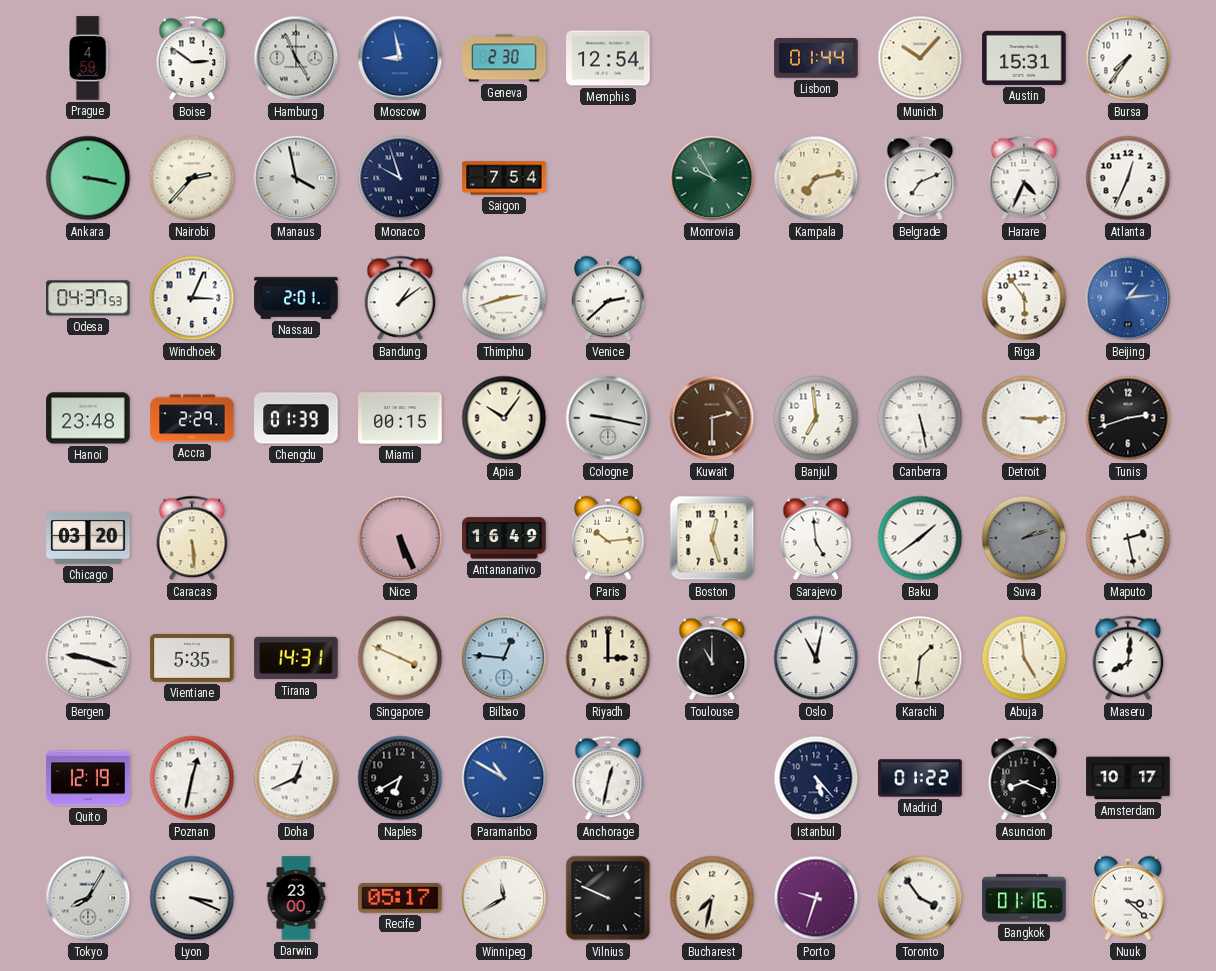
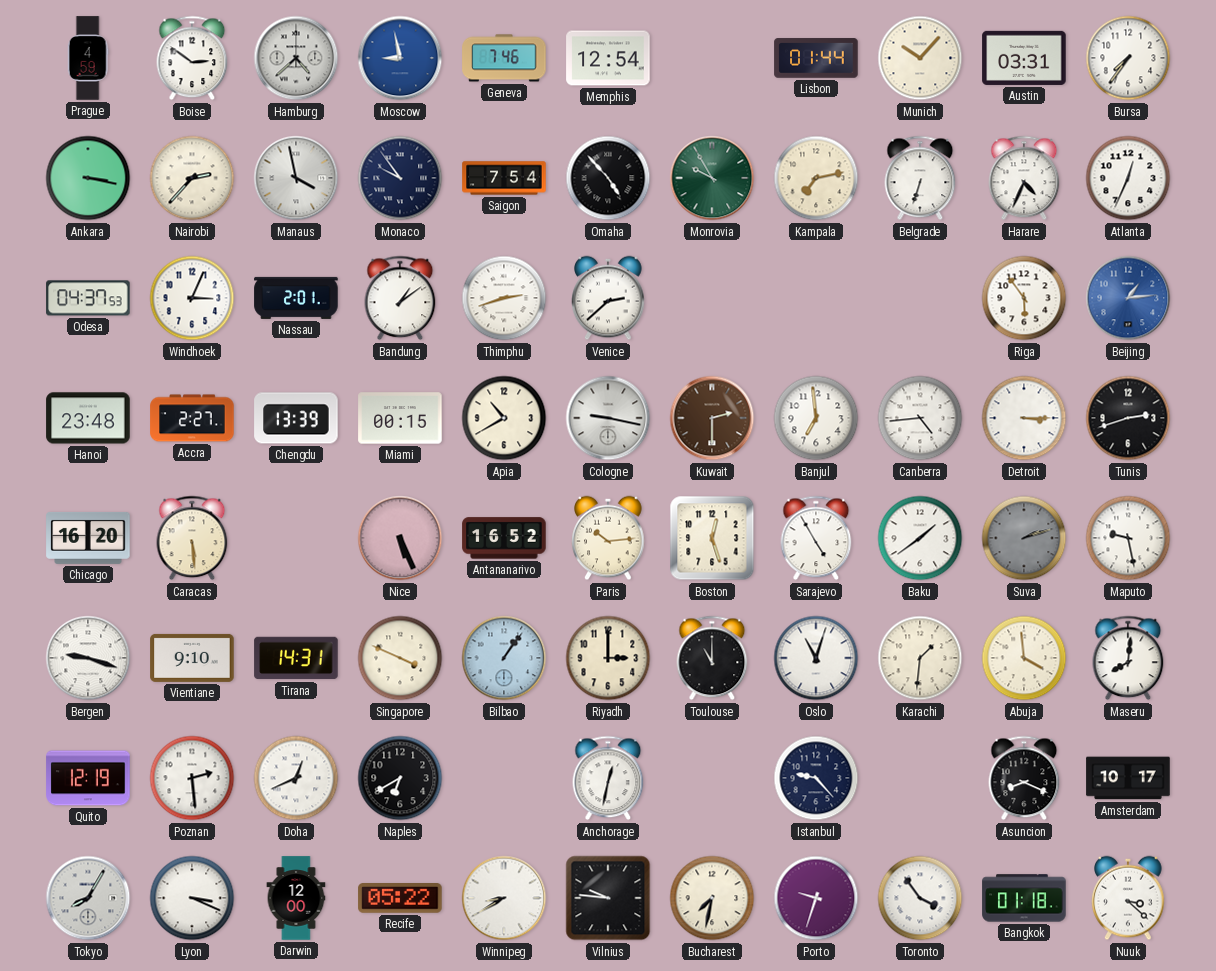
Hamburg: 4:56 -> 4:38
Geneva: 2:30 -> 7:46
Austin: 15:31 -> 03:31
Monaco: 9:57 -> 9:54
Omaha: none -> 4:53
Belgrade: 7:11 -> 6:33
Accra: 2:29 -> 2:27
Chengdu: 01:39 -> 13:39
Apia: 10:06 -> 10:40
Canberra: 5:28 -> 4:44
Chicago: 03:20 -> 16:20
Antananarivo: 16:49 -> 16:52
Sarajevo: 4:59 -> 4:55
Maputo: 2:28 -> 9:28
Vientiane: 5:35 -> 9:10
Bilbao: 12:46 -> 1:06
Oslo: 11:02 -> 11:03
Abuja: 4:59 -> 3:59
Poznan: 12:32 -> 2:29
Paramaribo: 10:50 -> none
Istanbul: 5:23 -> 9:23
Madrid: 01:22 -> none
Darwin: 23:00 -> 12:00
Recife: 05:17 -> 05:22
Winnipeg: 11:40 -> 8:40
Vilnius: 9:49 -> 9:46
Bangkok: 01:16 -> 01:18
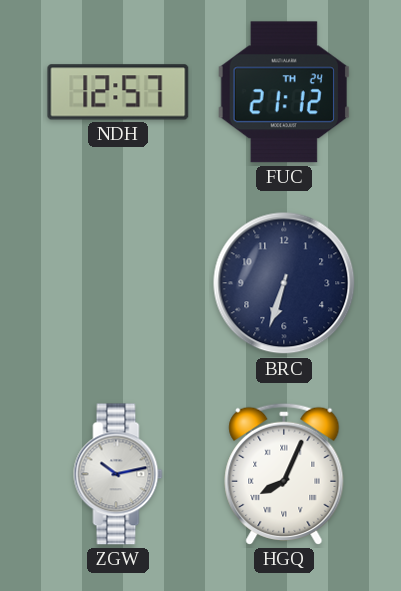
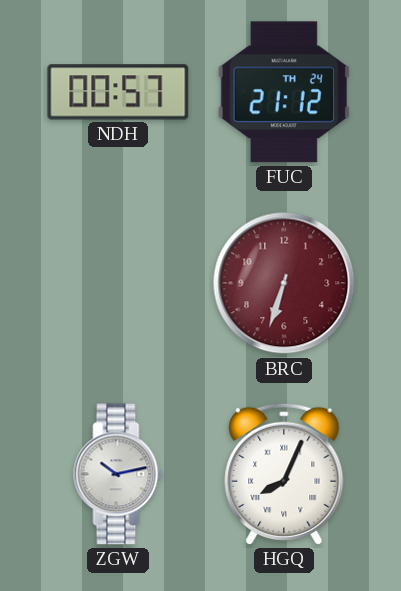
NDH: 12:57 -> 00:57
BRC dial: navy -> burgundy
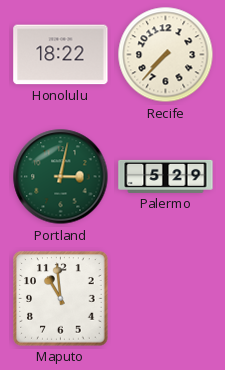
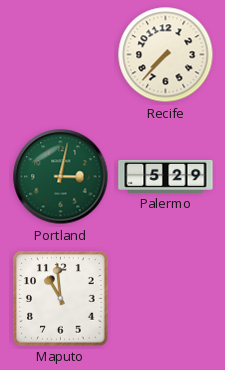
Honolulu: 18:22 -> none
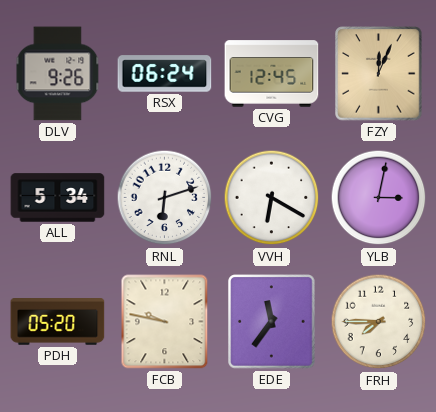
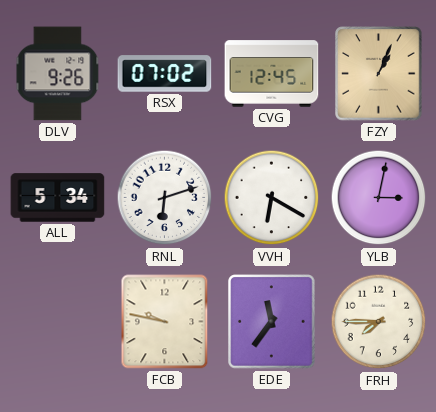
RSX: 06:24 -> 07:02
FZY: 12:04 -> 1:04
PDH: 05:20 -> none
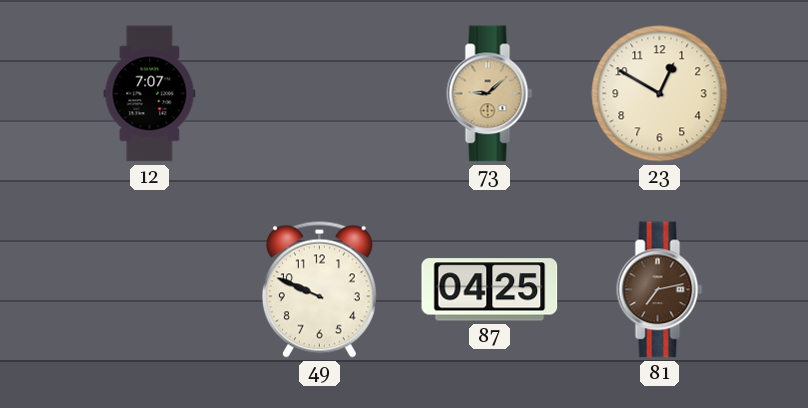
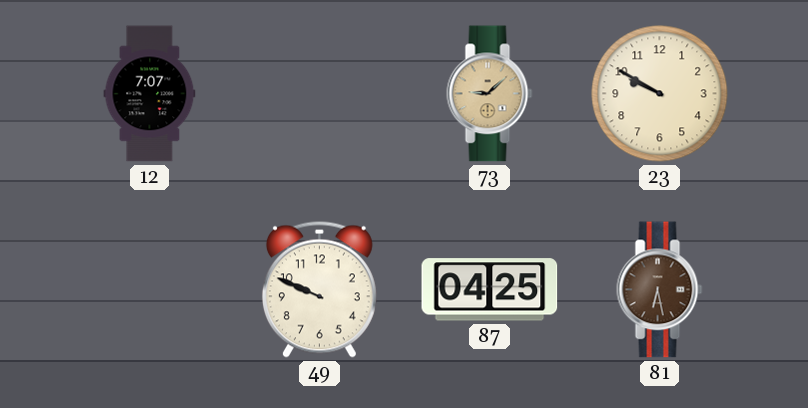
23: 12:50 -> 9:50
81: 7:13 -> 6:28
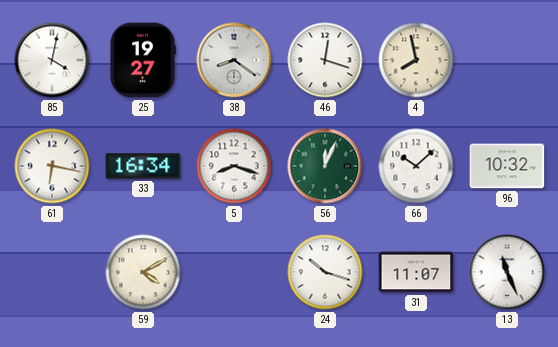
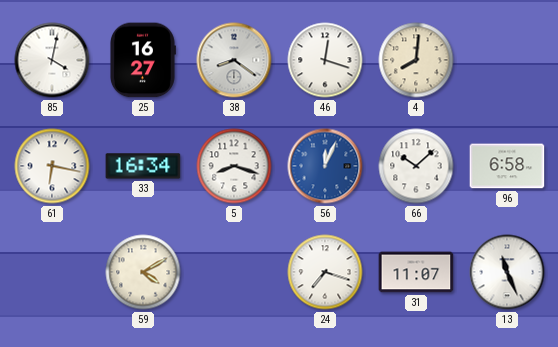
25: 19:27 -> 16:27
4: 7:58 -> 8:01
56 dial: green -> blue
96: 10:32 -> 6:58
24: 10:18 -> 7:18
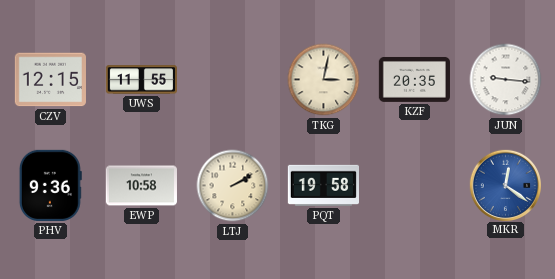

- - - -

Transcribe every text line in the items above verbatim, omitting all of the pictures.

Hamburg: 4:56 -> 4:38
Geneva: 2:30 -> 7:46
Austin: 15:31 -> 03:31
Monaco: 9:57 -> 9:54
Omaha: none -> 4:53
Belgrade: 7:11 -> 6:33
Accra: 2:29 -> 2:27
Chengdu: 01:39 -> 13:39
Apia: 10:06 -> 10:40
Canberra: 5:28 -> 4:44
Chicago: 03:20 -> 16:20
Antananarivo: 16:49 -> 16:52
Sarajevo: 4:59 -> 4:55
Maputo: 2:28 -> 9:28
Vientiane: 5:35 -> 9:10
Bilbao: 12:46 -> 1:06
Oslo: 11:02 -> 11:03
Abuja: 4:59 -> 3:59
Poznan: 12:32 -> 2:29
Paramaribo: 10:50 -> none
Istanbul: 5:23 -> 9:23
Madrid: 01:22 -> none
Darwin: 23:00 -> 12:00
Recife: 05:17 -> 05:22
Winnipeg: 11:40 -> 8:40
Vilnius: 9:49 -> 9:46
Bangkok: 01:16 -> 01:18
NDH: 12:57 -> 00:57
BRC dial: navy -> burgundy
Honolulu: 18:22 -> none
RSX: 06:24 -> 07:02
FZY: 12:04 -> 1:04
PDH: 05:20 -> none
23: 12:50 -> 9:50
81: 7:13 -> 6:28
25: 19:27 -> 16:27
4: 7:58 -> 8:01
56 dial: green -> blue
96: 10:32 -> 6:58
24: 10:18 -> 7:18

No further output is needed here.